## Assignment
Every line from the one with "none -> yellow plate J3 level 1" up to and including the one with "cyan brick J11:K12" is to be output exactly as it appears below; pictures are not.

##### Input

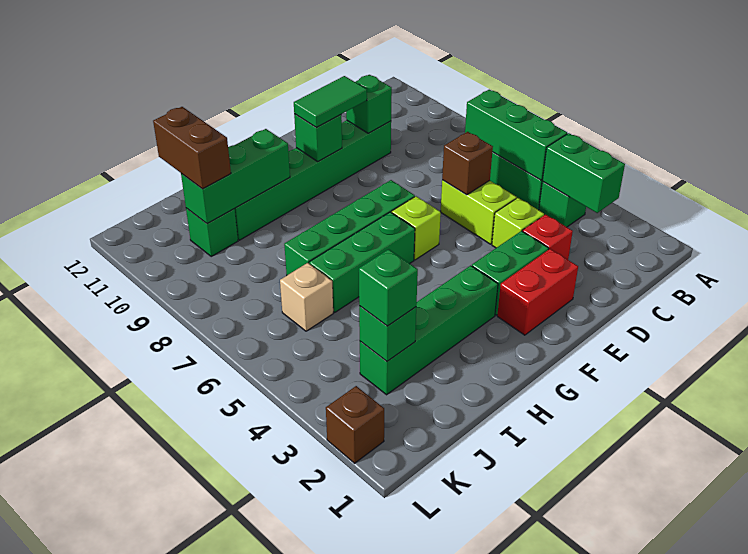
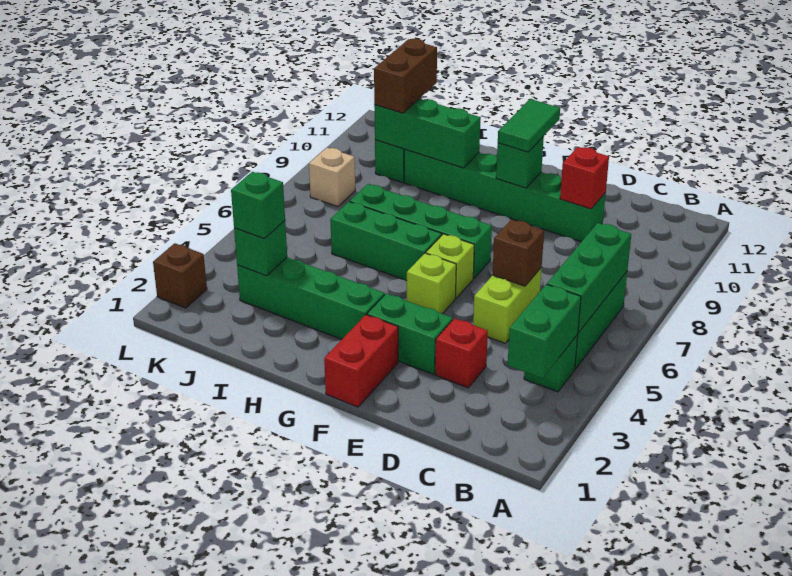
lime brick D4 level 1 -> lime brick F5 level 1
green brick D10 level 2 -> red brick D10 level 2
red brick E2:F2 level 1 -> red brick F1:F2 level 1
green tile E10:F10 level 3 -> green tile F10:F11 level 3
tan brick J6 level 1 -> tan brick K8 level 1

##########
##### Input

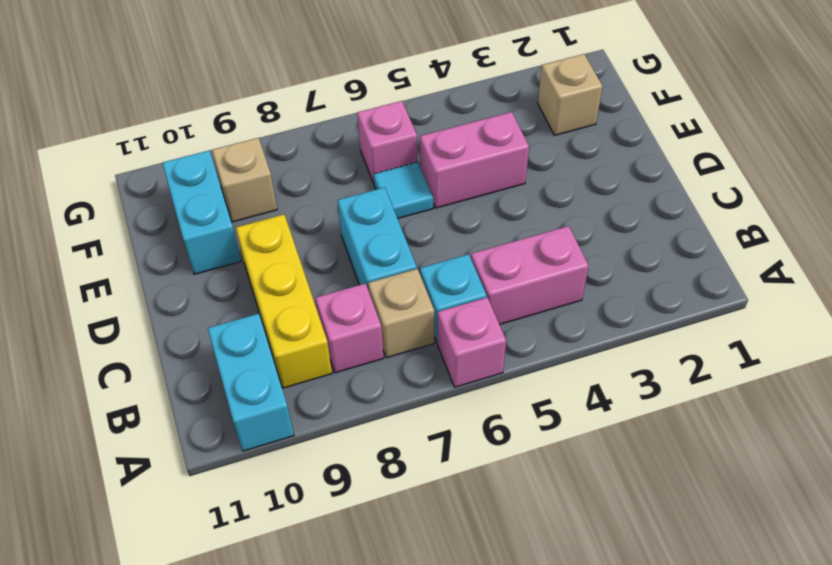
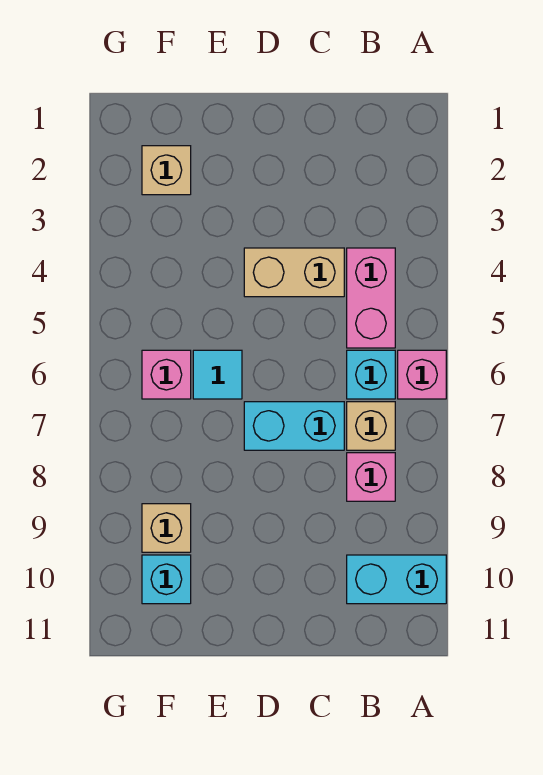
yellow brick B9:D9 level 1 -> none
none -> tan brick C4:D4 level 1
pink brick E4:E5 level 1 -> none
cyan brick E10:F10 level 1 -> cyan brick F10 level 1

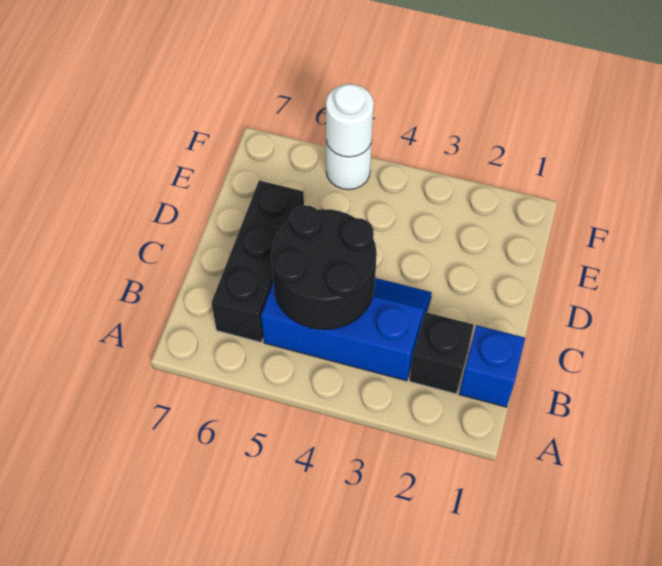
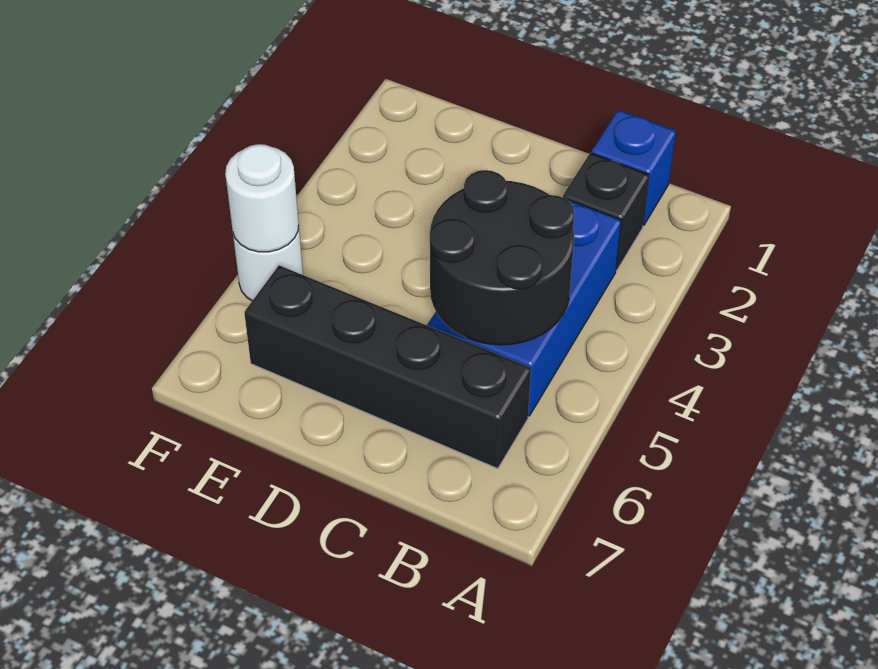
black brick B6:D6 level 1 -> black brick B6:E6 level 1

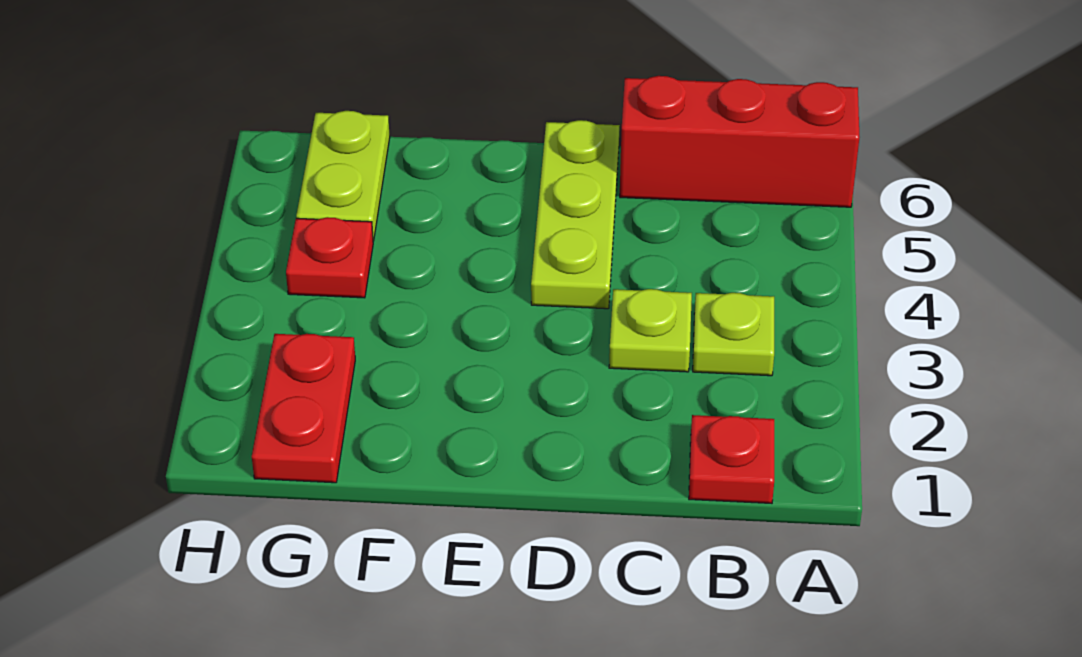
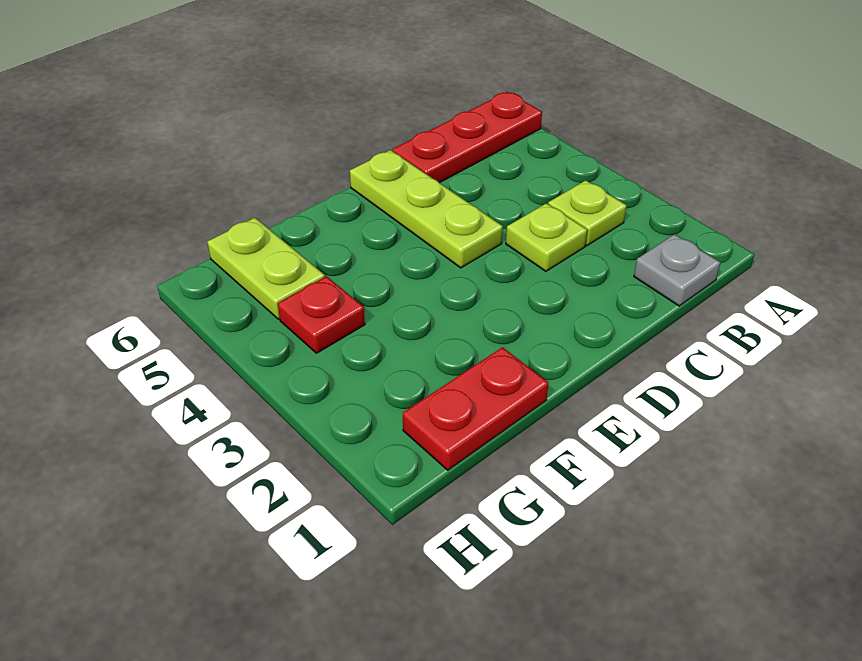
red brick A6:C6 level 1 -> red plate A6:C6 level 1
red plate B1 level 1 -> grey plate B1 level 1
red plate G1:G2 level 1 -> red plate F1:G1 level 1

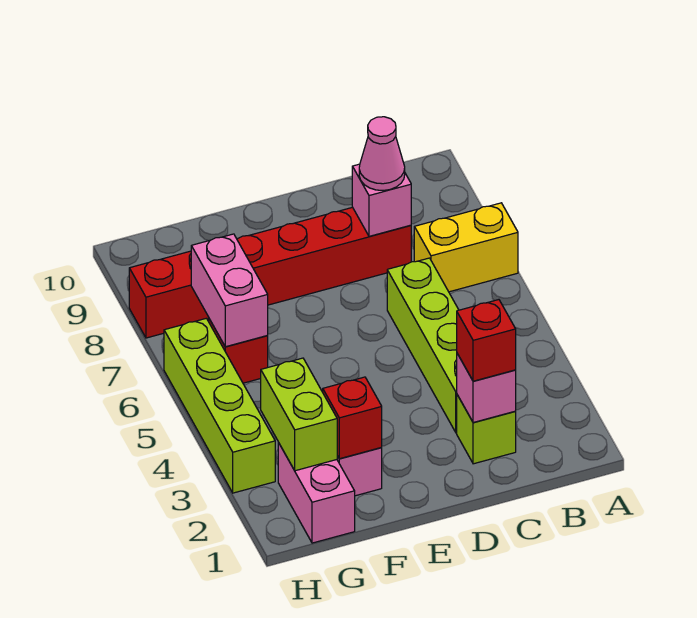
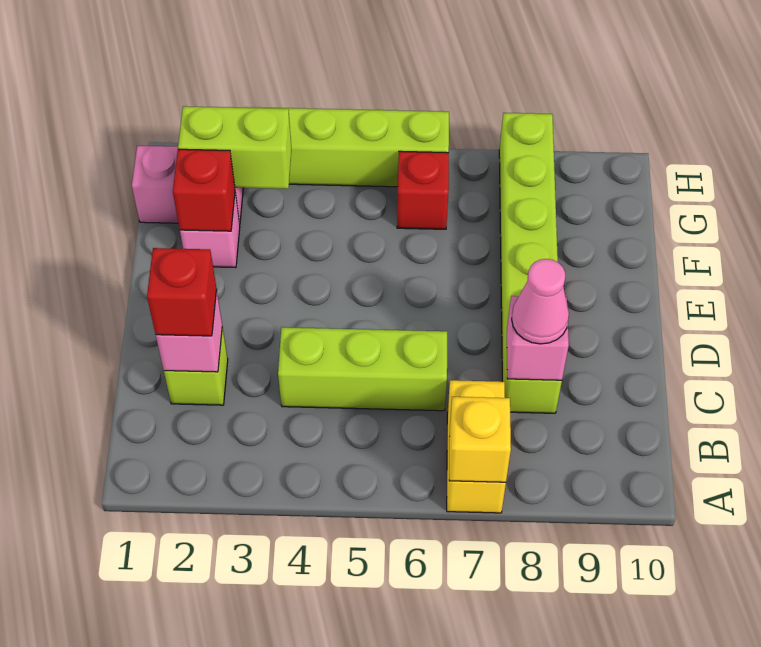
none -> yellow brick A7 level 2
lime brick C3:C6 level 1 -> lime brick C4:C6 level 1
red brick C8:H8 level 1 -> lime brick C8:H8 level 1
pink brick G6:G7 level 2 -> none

##########
##### Input

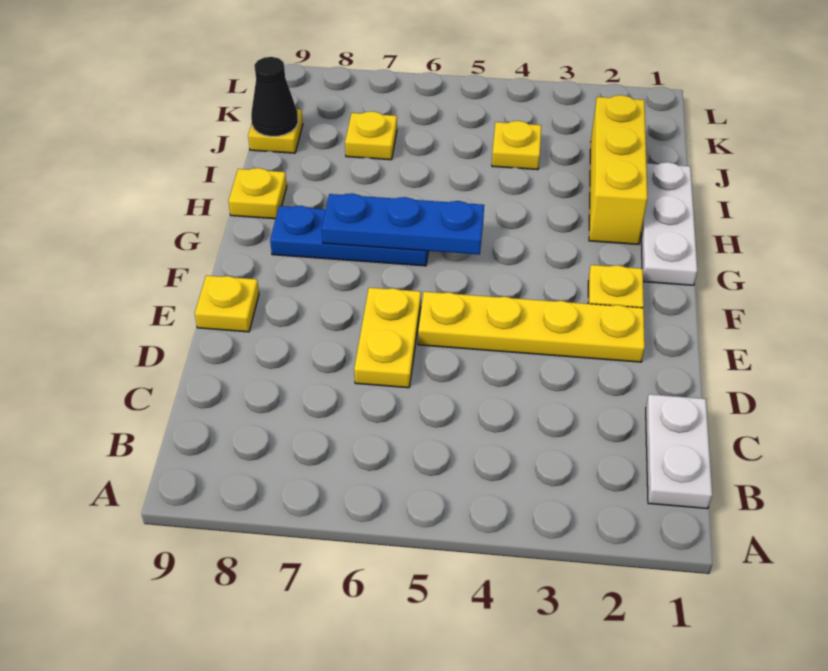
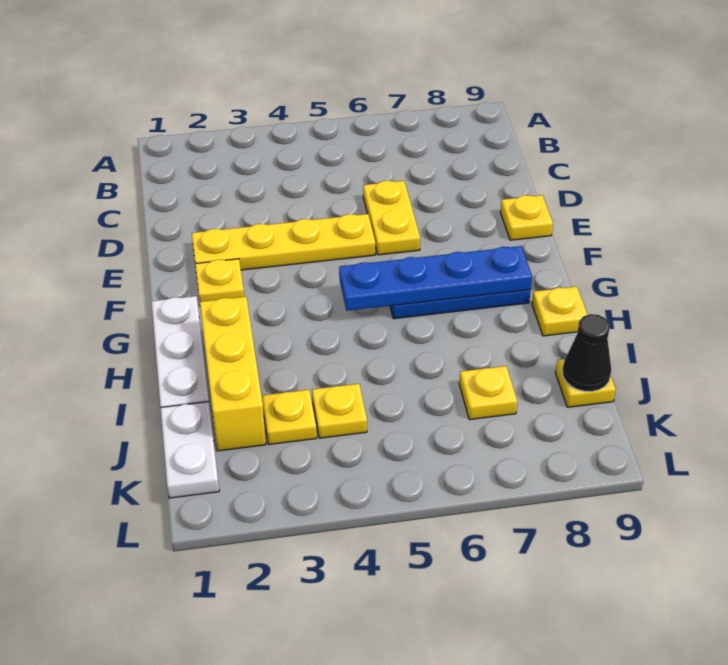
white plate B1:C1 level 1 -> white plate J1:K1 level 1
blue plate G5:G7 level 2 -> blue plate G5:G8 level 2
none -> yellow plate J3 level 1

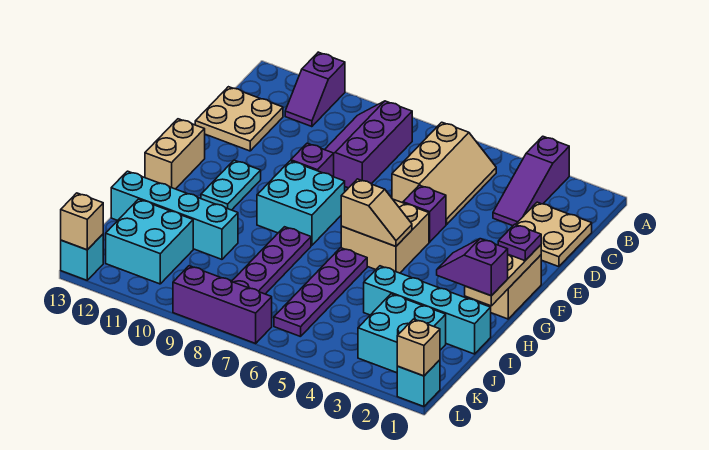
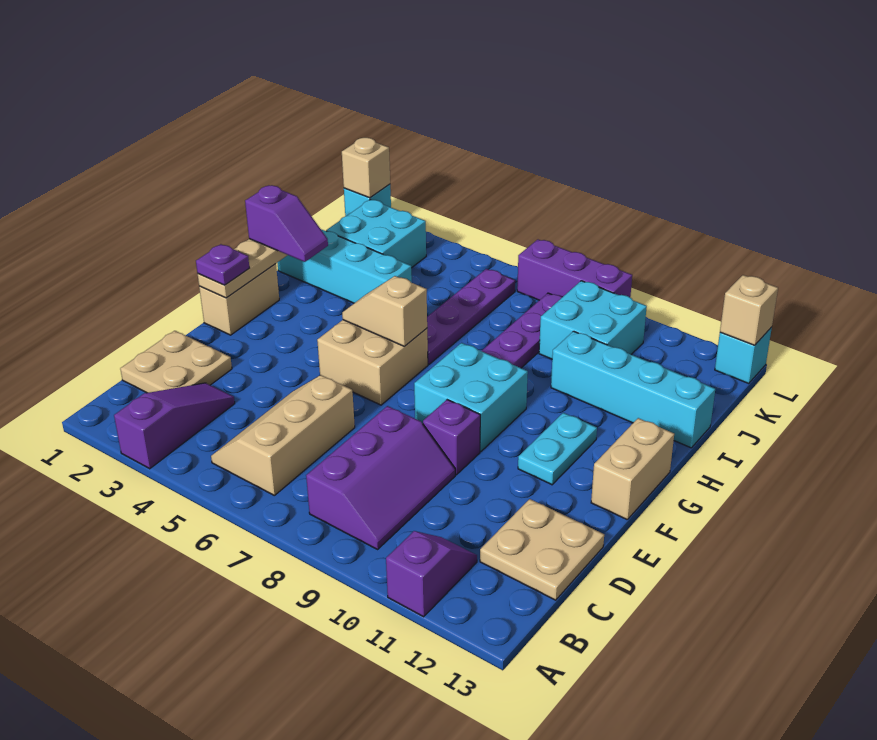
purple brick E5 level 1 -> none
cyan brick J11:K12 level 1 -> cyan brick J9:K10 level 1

##########

## Solution
none -> yellow plate J3 level 1

purple brick E5 level 1 -> none
cyan brick J11:K12 level 1 -> cyan brick J9:K10 level 1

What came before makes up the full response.